List each line of the material below that contains the string "kern". Letter case must match.

== EXERCISE MATERIAL

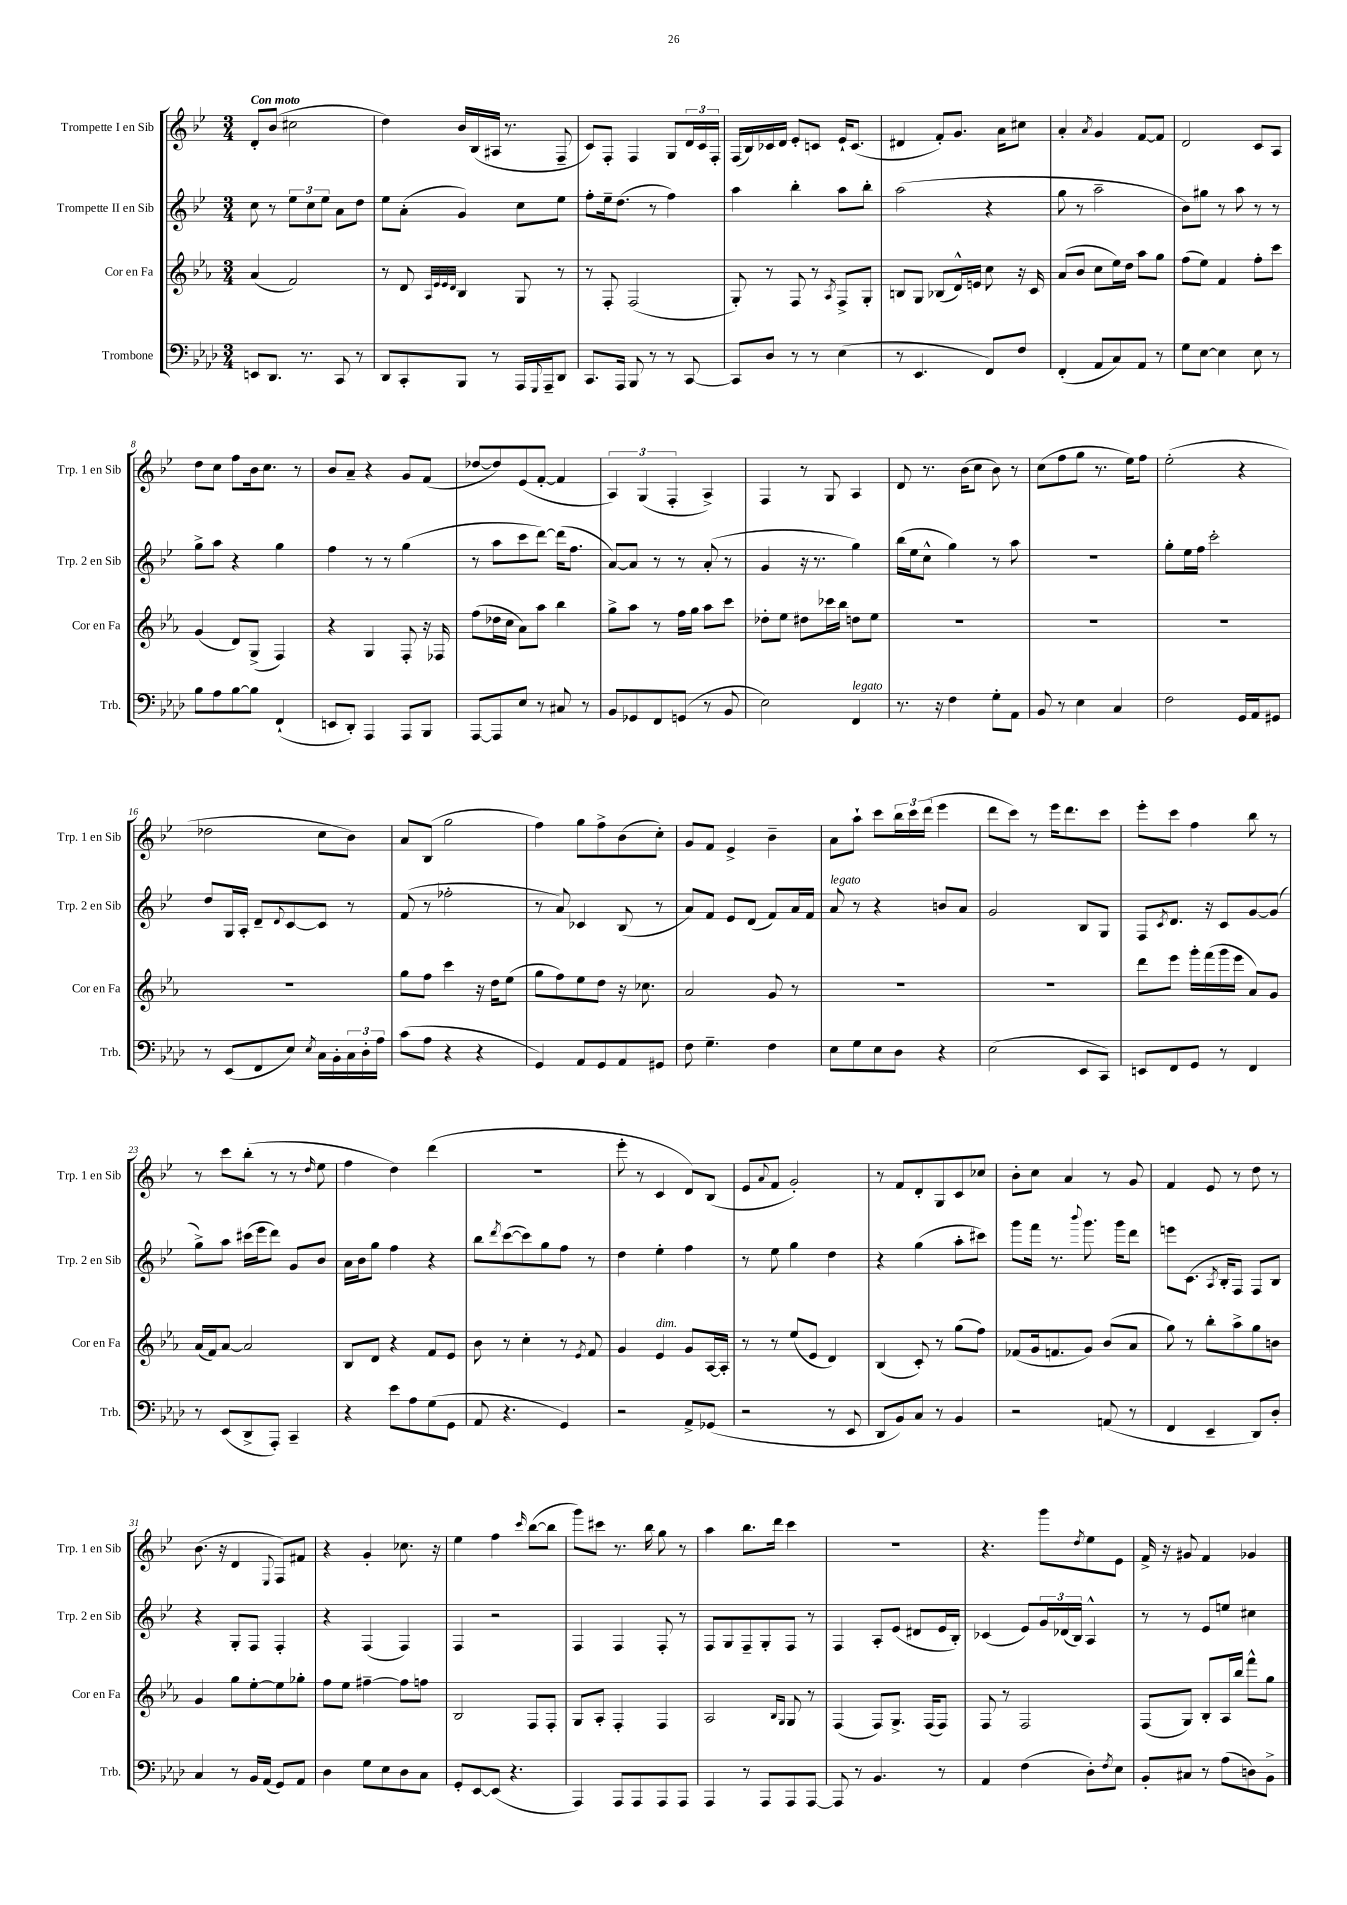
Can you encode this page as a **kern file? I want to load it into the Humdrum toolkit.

**kern	**kern	**kern	**kern
*staff4	*staff3	*staff2	*staff1
*clefF4	*clefG2	*clefG2	*clefG2
*k[b-e-a-d-]	*k[b-e-a-]	*k[b-e-]	*k[b-e-]
*M3/4	*M3/4	*M3/4	*M3/4
8EE	(4a-	8cc	8d'
8.DD-	.	8r	(8b-
.	2f)	12ee-	2cc#
8.r	.	.	.
.	.	12cc	.
.	.	12ee-	.
8CC	.	8a	.
8r	.	8dd	.
=	=	=	=
8DD-	8r	8ee-	4dd)
8CC'	8d	(8a'	.
.	32qqA-	.	.
.	32qqe-	.	.
.	32qqe-	.	.
.	32qqd	.	.
8BBB-	4B-	4g)	16b-
.	.	.	(16B-
8r	.	.	16A#
.	.	.	8.r
16AAA-	8G	8cc	.
8qqGGG	.	.	.
16AAA-~	.	.	.
8DD-	8r	8ee-	8F~
=	=	=	=
8.CC	8r	8ff'	8c)
.	8F'	16ee-~	8F'
16AAA-	.	(8.dd	.
8BBB-	(2F	.	4F
8r	.	8r	.
8r	.	4ff)	8G
[8CC	.	.	24d
.	.	.	24c
.	.	.	24F'
=	=	=	=
8CC]	8G')	4aa	(16F
.	.	.	16B-)
8D-	8r	.	16c-
.	.	.	16d
8r	8F	4bb-'	8e-'
8r	8r	.	8c
.	8qA-	.	.
(4E-	8F^	8aa	16e-`
.	.	.	(8.c
.	8G'	8bb-'	.
=	=	=	=
8r	8B	(2aa	4d#
4.EE-	8G	.	.
.	(8B-	.	8f')
.	16d^^)	.	8.g
.	16e	.	.
8FF)	8cc	4r	.
.	.	.	16a
8F	16r	.	8cc#
.	16c	.	.
=	=	=	=
(4FF'	(8a-	8gg	4a'
.	8b-	8r	.
.	.	.	8qa
8AA-	8cc	2aa~	4g
8C)	16ee-)	.	.
.	16dd	.	.
8AA-	8aa-	.	[8f
8r	8gg	.	8f]
=	=	=	=
8G	(8ff	8b-)	2d
[8E-	8ee-)	8gg#	.
4E-]	4f	8r	.
.	.	8aa	.
8E-	8ff'	8r	8c
8r	8ccc	8r	8A
=	=	=	=
8B-	(4g	8gg^	8dd
8A-	.	8aa	8cc
[8B-	8d)	4r	8ff
8B-]	(8G^	.	16b-
.	.	.	8.cc
(4FF`	4F)	4gg	.
.	.	.	8r
=	=	=	=
8EE	4r	4ff	8b-
8DD-')	.	.	8a~
4AAA-	4G	8r	4r
.	.	8r	.
8AAA-	8F'	(4gg	8g
8BBB-	16r	.	(8f
.	16F-	.	.
=	=	=	=
[8AAA-	(8ff	8r	[8dd-
8AAA-]	16dd-	8aa	8dd-])
.	16cc	.	.
8E-	8a-)	8ccc	(8e-
8r	8aa-	[8ddd)	[8f'
8C#	4bb-	(16ddd]	4f]
.	.	8.ff	.
8r	.	.	.
=	=	=	=
8BB-	8gg^	[8a)	6A)
8GG-	8aa-	8a]	.
.	.	.	(6G
8FF	8r	8r	.
.	.	.	6F'
(8GG	16ff	8r	.
.	16gg	.	.
8r	8aa-	(8a'	4A^)
8BB-	8ccc	8r	.
=	=	=	=
2E-)	8dd-'	4g	4F
.	8ee-	.	.
.	8dd#	16r	8r
.	.	8.r	.
.	16ccc-	.	8G
.	16bb-	.	.
4FF	8dd	4gg)	4A
.	8ee-	.	.
=	=	=	=
8.r	2.r	(16bb-	8d
.	.	16ee-	.
.	.	8cc^^	8.r
16r	.	.	.
4F	.	4gg)	.
.	.	.	(16b-
.	.	.	8cc
8G'	.	8r	8b-)
8AA-	.	8aa	8r
=	=	=	=
8BB-	2.r	2.r	(8cc
8r	.	.	8ff
4E-	.	.	8gg
.	.	.	8.r
4C	.	.	.
.	.	.	16ee-)
.	.	.	8ff
=	=	=	=
2F	2.r	8gg'	(2ee-'
.	.	16ee-	.
.	.	16ff	.
.	.	2ccc'	.
16GG	.	.	4r
16AA-	.	.	.
8GG#	.	.	.
=	=	=	=
8r	2.r	8dd	2dd-
(8EE-	.	16G	.
.	.	16A'	.
8FF	.	8d~	.
.	.	8qqd	.
8E-)	.	[8c	.
8qE-	.	.	.
16C	.	8c]	8cc
16BB-'	.	.	.
24C	.	8r	8b-)
24D-'	.	.	.
24A-	.	.	.
=	=	=	=
(8c	8gg	(8f	8a
8A-	8ff	8r	(8B-
4r	4ccc	2ff-'	2gg
4r	16r	.	.
.	16dd	.	.
.	(8ee-	.	.
=	=	=	=
4GG)	8gg	8r	4ff)
.	8ff)	8a)	.
8AA-	8ee-	4c-	8gg
8GG	8dd	.	8ff^
8AA-	16r	(8B-	(8b-
.	8.cc-	.	.
8GG#	.	8r	8cc')
=	=	=	=
8F	2a-	8a)	8g
4.G~	.	8f	8f
.	.	8e-	4e-^
.	.	(8d	.
4F	8g	8f)	4b-~
.	8r	16a	.
.	.	16f	.
=	=	=	=
8E-	2.r	8a	8a
8G	.	8r	8aa`
8E-	.	4r	8ccc
8D-	.	.	24bb-
.	.	.	24ccc
.	.	.	(24ddd
4r	.	8b	4eee-
.	.	8a	.
=	=	=	=
(2E-	2.r	2g	8ddd
.	.	.	8ccc)
.	.	.	8r
.	.	.	16eee-
.	.	.	8.ddd
8EE-	.	8B-	.
8CC)	.	8G	8ccc
=	=	=	=
8EE	8ddd	8F	8eee-'
.	.	8qc	.
8FF	8eee-	8.d	8ccc
8GG	16ggg'	.	4ff
.	(16fff	16r	.
8r	16ggg	8c	.
.	16eee-	.	.
4FF	8a-)	[8g	8bb-
.	8g	(8g]	8r
=	=	=	=
8r	(16a-	8gg^)	8r
.	16f)	.	.
(8EE-	[8a-	8aa	8ccc
8DD-^	2a-]	(16ccc#	(8bb-'
.	.	16eee-	.
8AAA-')	.	8ddd)	8r
4CC~	.	8g	8r
.	.	.	16qqdd
.	.	8b-	8ee-
=	=	=	=
4r	8B-	16a	4ff
.	.	16b-	.
.	8d	8gg	.
8e-	4r	4ff	4dd)
8A-	.	.	.
(8G	8f	4r	(4ddd
8GG	8e-	.	.
=	=	=	=
8AA-	8b-	8bb-	2.r
.	.	8qddd	.
4.r	8r	([8ccc	.
.	4cc'	8ccc])	.
.	.	8gg	.
4GG)	8r	8ff	.
.	8qe-	.	.
.	8f	8r	.
=	=	=	=
2r	4g	4dd	8eee-'
.	.	.	8r
.	4e-	4ee-'	4c
8AA-^	8g	4ff	8d)
(8GG-	[16A-	.	(8B-
.	16A-']	.	.
=	=	=	=
2r	8r	8r	8e-
.	.	.	8qqa
.	8r	8ee-	8f
.	(8ee-	4gg	2g')
.	8e-	.	.
8r	4d)	4dd	.
8EE-	.	.	.
=	=	=	=
8DD-	(4B-	4r	8r
8BB-)	.	.	8f
8C	8c')	(4gg	8d'
8r	8r	.	8G
4BB-	(8gg	8aa'	8c
.	8ff)	8ccc#)	8cc-
=	=	=	=
2r	(8f-	8ggg	8b-'
.	16g	16fff	8cc
.	8.f	8.r	.
.	.	.	4a
.	.	8qqbbb-	.
.	8g)	8.ggg	.
(8AA	(8b-	.	8r
.	.	16ggg	.
8r	8a-	8ddd	8g
=	=	=	=
4FF	8gg)	8eee	4f
.	8r	(8.c	.
4EE-~	8bb-'	.	8e-
.	.	8qA	.
.	.	16B-'	.
.	8aa-^	8F)	8r
8DD-)	8gg	8F	8dd
8D-'	8b	8B-	8r
=	=	=	=
4C	4g	4r	(8.b-
.	.	.	16r
8r	8gg	8G'	4d
16BB-	[8ee-'	8F	.
(16AA-	.	.	.
.	.	.	8qqE-
8GG)	8ee-]	4F'	8F)
8AA-	8gg-'	.	8f#
=	=	=	=
4D-	8ff	4r	4r
.	8ee-	.	.
8G	[4ff#~	(4F	4g'
8E-	.	.	.
8D-	8ff#]	4F)	8.cc-
8C	8ff	.	.
.	.	.	16r
=	=	=	=
8GG'	2B-	4F	4ee-
[8EE-	.	.	.
(8EE-]	.	2r	4ff
4.r	.	.	.
.	.	.	16qqccc
.	8F	.	([8bb-
.	8F'	.	8bb-]
=	=	=	=
4AAA-)	8G	4F	8ggg)
.	8A-'	.	8ccc#
8AAA-	4F'	4F	8.r
8AAA-	.	.	.
.	.	.	16bb-
8AAA-	4F	8F'	8gg
8AAA-	.	8r	8r
=	=	=	=
4AAA-	2A-	8F	4aa
.	.	8G	.
8r	.	8F~	8.bb-
8AAA-	.	8G'	.
.	.	.	16ddd
.	16qqB-	.	.
.	16qqG	.	.
8AAA-	8G	8F	4ccc
[8AAA-	8r	8r	.
=	=	=	=
8AAA-]	(4F	4F	2.r
8r	.	.	.
4.BB-	8F)	8A'	.
.	8.G^	(8e-	.
.	.	8d#	.
.	(16F	.	.
8r	8F)	16e-	.
.	.	16B-')	.
=	=	=	=
4AA-	8F	(4c-	4.r
.	8r	.	.
(4F	2F	8e-)	.
.	.	24g	8ggg
.	.	(24d-	.
.	.	24B-)	.
.	.	.	8qdd
8D-')	.	4A^^	8ee-
8qF	.	.	.
8E-	.	.	8e-
=	=	=	=
8BB-'	(8F	8r	16f^
.	.	.	16r
8C#	8G)	8r	8g#
8r	8B-'	8e-	4f
(8A-	16A-	8ee	.
.	16bb-	.	.
8D)	8fff^^	4cc#	4g-
8BB-^	8gg	.	.
==	==	==	==
*-	*-	*-	*-
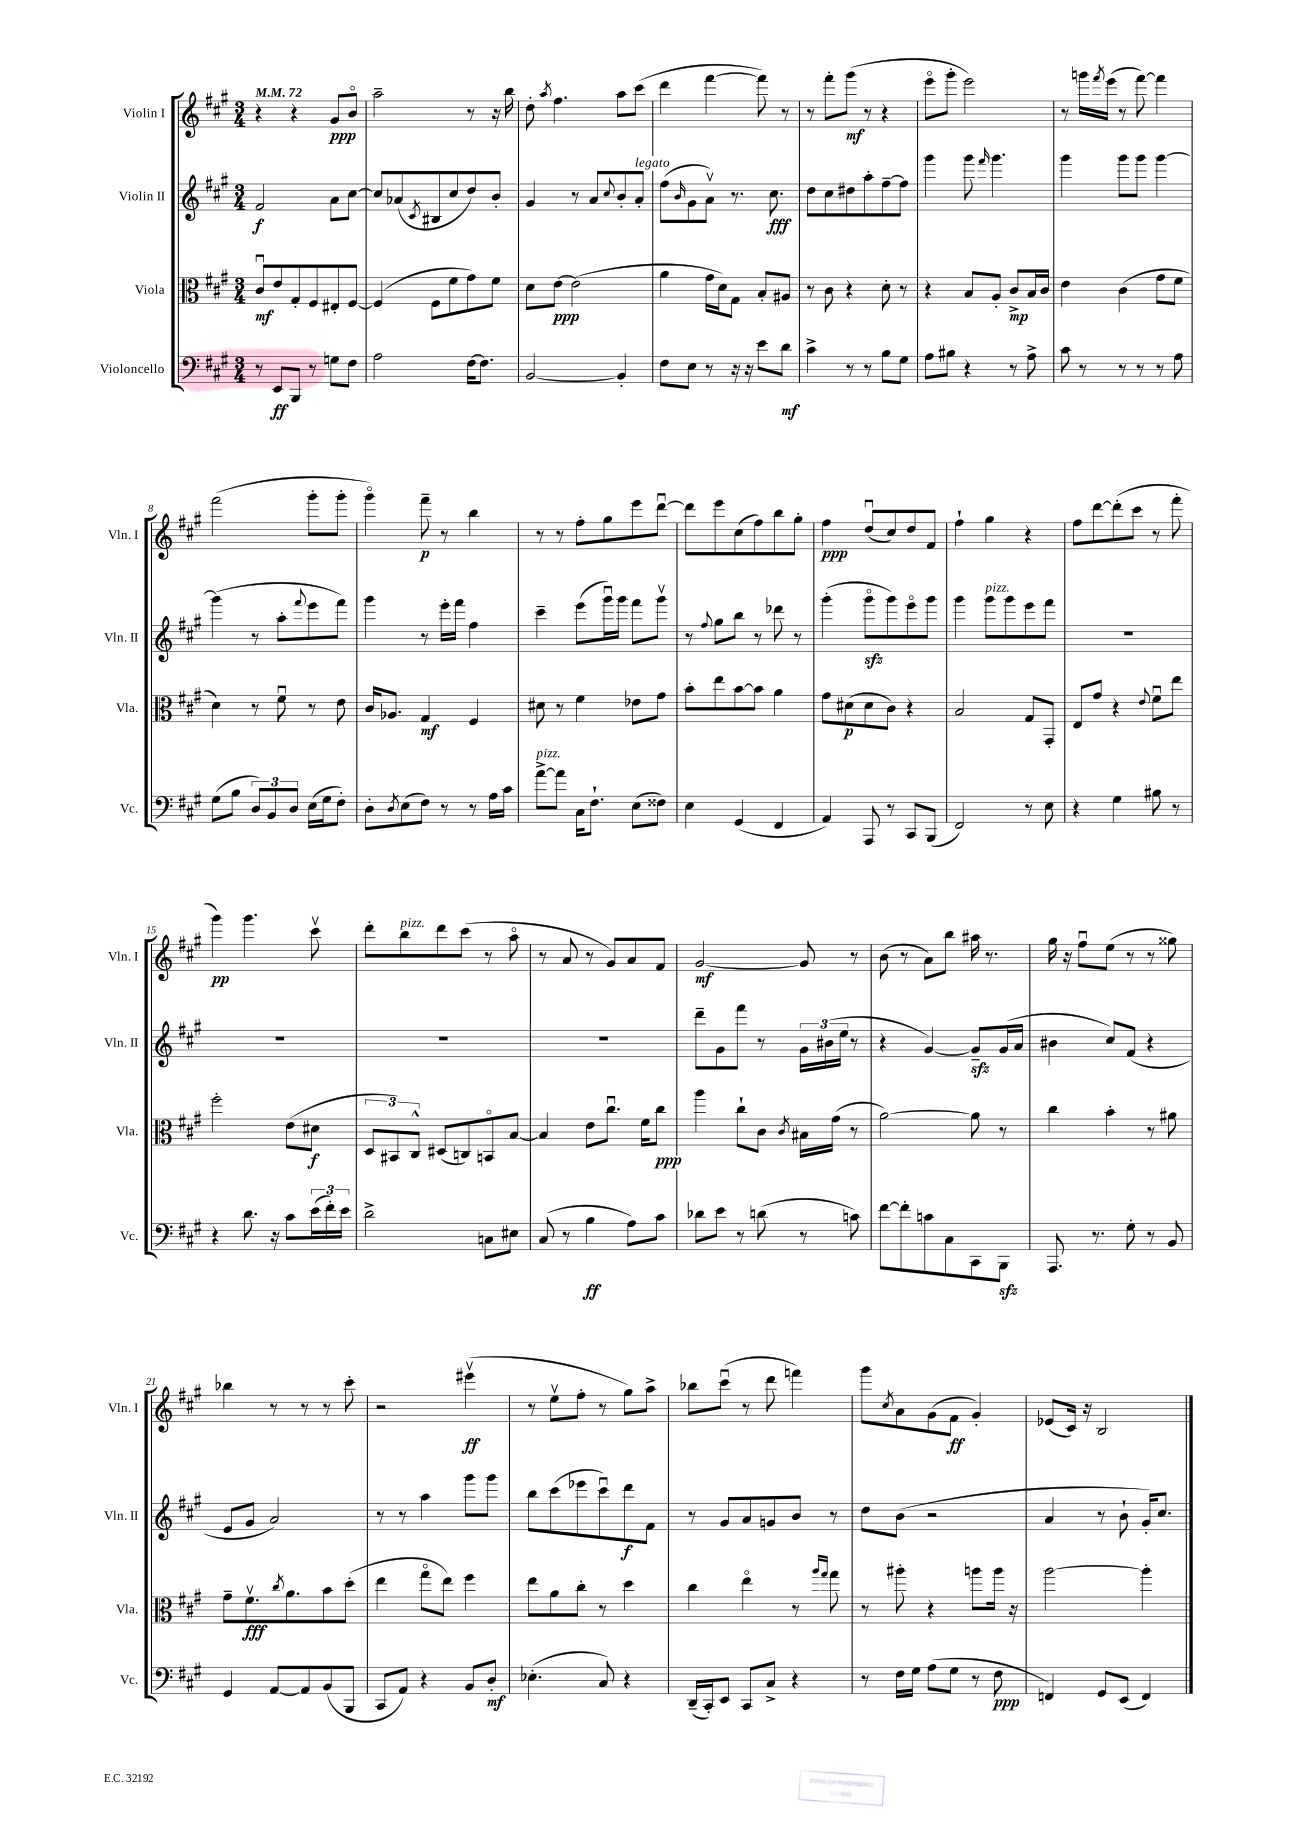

====

▶ [TASK RESULT]:
Can you encode this page as a **kern file? I want to load it into the Humdrum toolkit.
**kern	**kern	**kern	**kern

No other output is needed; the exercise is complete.